WHAT IS REQUIRED – Return all of the data exactly as written, without the pictures.

[Before-and-after scene images]
****

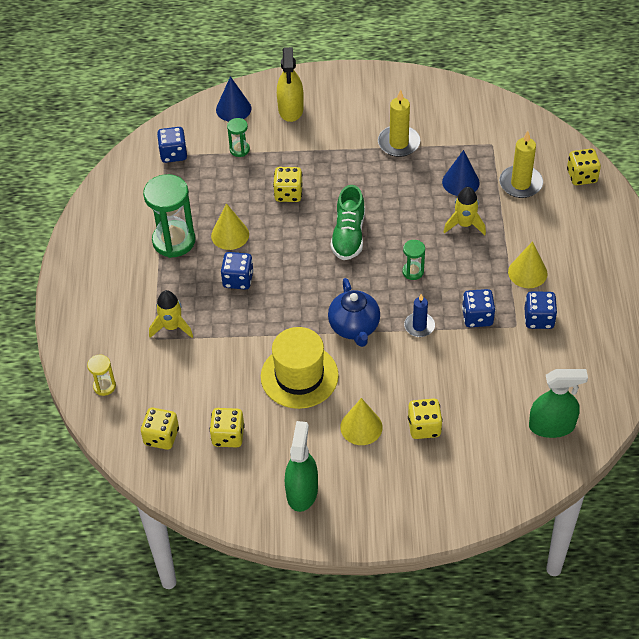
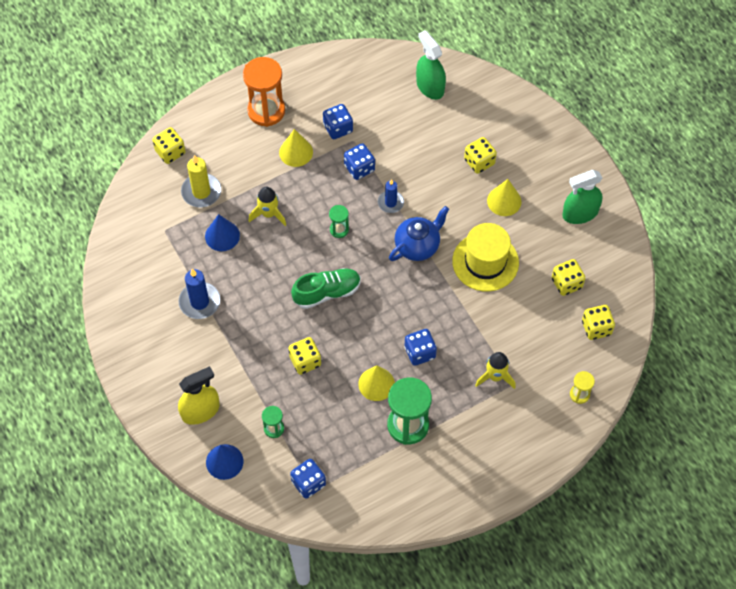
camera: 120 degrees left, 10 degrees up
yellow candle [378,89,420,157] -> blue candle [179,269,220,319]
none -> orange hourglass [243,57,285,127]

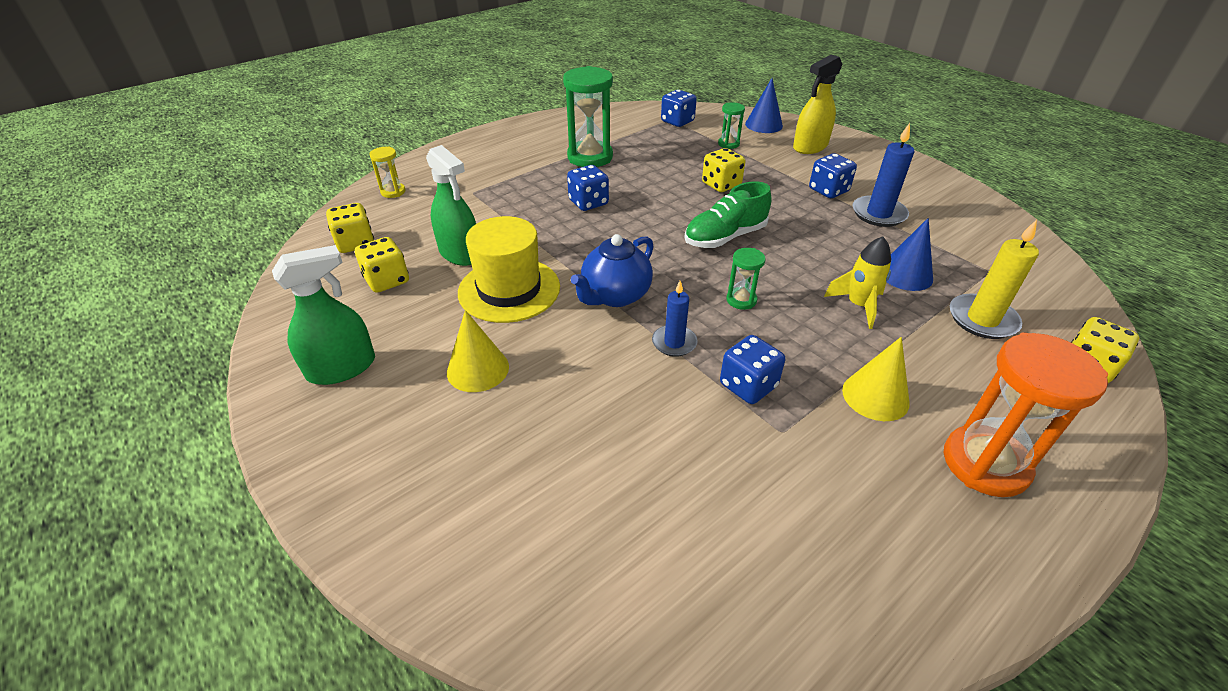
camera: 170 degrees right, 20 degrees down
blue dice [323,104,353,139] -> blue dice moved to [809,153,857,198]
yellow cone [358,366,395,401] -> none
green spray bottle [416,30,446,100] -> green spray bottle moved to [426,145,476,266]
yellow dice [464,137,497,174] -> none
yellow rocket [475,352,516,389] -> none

****

EXERCISE OUTPUT –
camera: 120 degrees left, 10 degrees up
yellow candle [378,89,420,157] -> blue candle [179,269,220,319]
none -> orange hourglass [243,57,285,127]

camera: 170 degrees right, 20 degrees down
blue dice [323,104,353,139] -> blue dice moved to [809,153,857,198]
yellow cone [358,366,395,401] -> none
green spray bottle [416,30,446,100] -> green spray bottle moved to [426,145,476,266]
yellow dice [464,137,497,174] -> none
yellow rocket [475,352,516,389] -> none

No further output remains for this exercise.